The data Block Start

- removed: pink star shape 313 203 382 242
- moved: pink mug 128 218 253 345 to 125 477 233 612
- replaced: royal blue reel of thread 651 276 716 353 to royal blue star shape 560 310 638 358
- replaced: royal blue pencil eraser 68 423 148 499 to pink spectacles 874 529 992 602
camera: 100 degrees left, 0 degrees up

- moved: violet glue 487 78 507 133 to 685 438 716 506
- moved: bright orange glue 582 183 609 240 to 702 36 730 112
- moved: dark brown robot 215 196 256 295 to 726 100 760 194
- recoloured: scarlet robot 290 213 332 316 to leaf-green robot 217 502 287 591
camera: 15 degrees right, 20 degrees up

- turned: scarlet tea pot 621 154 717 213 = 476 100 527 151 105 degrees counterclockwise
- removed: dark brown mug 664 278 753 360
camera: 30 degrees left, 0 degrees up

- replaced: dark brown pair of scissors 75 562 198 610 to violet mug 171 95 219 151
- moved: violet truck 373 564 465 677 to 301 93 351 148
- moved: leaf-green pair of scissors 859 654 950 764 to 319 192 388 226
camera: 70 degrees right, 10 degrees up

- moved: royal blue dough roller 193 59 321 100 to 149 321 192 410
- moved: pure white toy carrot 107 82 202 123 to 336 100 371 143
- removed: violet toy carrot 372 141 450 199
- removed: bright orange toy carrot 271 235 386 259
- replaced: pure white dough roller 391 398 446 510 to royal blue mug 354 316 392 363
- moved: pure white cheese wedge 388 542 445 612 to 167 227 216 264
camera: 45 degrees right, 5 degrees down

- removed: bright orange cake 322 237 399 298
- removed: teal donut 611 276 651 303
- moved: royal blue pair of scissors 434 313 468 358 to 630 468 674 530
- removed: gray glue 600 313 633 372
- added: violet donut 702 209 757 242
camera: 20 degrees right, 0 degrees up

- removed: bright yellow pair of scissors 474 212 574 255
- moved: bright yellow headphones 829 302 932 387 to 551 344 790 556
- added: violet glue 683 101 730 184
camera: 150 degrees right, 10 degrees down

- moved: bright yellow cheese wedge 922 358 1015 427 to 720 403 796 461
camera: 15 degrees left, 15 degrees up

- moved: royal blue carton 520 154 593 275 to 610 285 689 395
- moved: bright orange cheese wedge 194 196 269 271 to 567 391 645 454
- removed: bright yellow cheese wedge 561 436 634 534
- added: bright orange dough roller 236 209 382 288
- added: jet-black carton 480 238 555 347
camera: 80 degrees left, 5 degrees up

The data Block End

- Action item:
Every line above that holds "shape" should be copied out.

- Answer below:
- removed: pink star shape 313 203 382 242
- replaced: royal blue reel of thread 651 276 716 353 to royal blue star shape 560 310 638 358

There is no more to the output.